WORK TASK —
Starting at the line that contains "R4: 100 (W5, W6) -> 150 (W5, W6)", transcribe each line exactly through the last line of the data. Include nothing else.

————————

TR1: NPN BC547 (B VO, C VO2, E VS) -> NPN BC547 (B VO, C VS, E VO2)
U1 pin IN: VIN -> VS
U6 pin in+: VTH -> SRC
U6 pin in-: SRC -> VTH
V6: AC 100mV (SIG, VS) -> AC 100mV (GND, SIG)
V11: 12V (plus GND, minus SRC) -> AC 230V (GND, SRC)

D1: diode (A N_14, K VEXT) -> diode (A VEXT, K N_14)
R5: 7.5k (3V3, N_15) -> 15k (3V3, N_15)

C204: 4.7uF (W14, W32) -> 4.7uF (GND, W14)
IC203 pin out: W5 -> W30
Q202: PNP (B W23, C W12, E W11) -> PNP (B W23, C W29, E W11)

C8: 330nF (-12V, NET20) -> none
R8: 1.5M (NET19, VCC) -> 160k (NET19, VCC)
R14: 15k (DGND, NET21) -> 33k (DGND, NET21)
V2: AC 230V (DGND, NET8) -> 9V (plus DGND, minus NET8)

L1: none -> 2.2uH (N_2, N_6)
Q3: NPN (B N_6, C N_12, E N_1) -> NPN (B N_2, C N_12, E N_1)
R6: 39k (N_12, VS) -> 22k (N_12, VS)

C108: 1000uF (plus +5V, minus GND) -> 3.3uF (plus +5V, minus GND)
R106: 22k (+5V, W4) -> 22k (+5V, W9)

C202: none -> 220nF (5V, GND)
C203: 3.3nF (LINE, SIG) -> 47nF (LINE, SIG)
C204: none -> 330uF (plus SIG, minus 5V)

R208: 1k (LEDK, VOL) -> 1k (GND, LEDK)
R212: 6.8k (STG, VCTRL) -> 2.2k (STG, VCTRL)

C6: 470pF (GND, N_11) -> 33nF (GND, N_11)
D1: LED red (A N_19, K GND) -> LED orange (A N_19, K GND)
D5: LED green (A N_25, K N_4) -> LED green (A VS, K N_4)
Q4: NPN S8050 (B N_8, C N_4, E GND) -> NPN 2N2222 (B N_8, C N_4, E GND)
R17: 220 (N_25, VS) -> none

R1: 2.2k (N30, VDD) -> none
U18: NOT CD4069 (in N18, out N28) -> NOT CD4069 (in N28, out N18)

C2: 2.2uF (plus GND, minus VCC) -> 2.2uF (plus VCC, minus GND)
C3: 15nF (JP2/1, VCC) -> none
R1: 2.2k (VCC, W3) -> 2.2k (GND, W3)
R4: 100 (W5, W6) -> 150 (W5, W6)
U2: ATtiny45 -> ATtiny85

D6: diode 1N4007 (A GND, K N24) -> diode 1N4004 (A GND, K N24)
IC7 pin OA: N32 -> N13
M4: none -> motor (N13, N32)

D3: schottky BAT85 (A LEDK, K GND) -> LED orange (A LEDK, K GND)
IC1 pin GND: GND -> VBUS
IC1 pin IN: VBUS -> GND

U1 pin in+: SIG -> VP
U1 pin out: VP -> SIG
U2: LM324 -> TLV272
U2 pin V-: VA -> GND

————————

ANSWER BOX —
R4: 100 (W5, W6) -> 150 (W5, W6)
U2: ATtiny45 -> ATtiny85

D6: diode 1N4007 (A GND, K N24) -> diode 1N4004 (A GND, K N24)
IC7 pin OA: N32 -> N13
M4: none -> motor (N13, N32)

D3: schottky BAT85 (A LEDK, K GND) -> LED orange (A LEDK, K GND)
IC1 pin GND: GND -> VBUS
IC1 pin IN: VBUS -> GND

U1 pin in+: SIG -> VP
U1 pin out: VP -> SIG
U2: LM324 -> TLV272
U2 pin V-: VA -> GND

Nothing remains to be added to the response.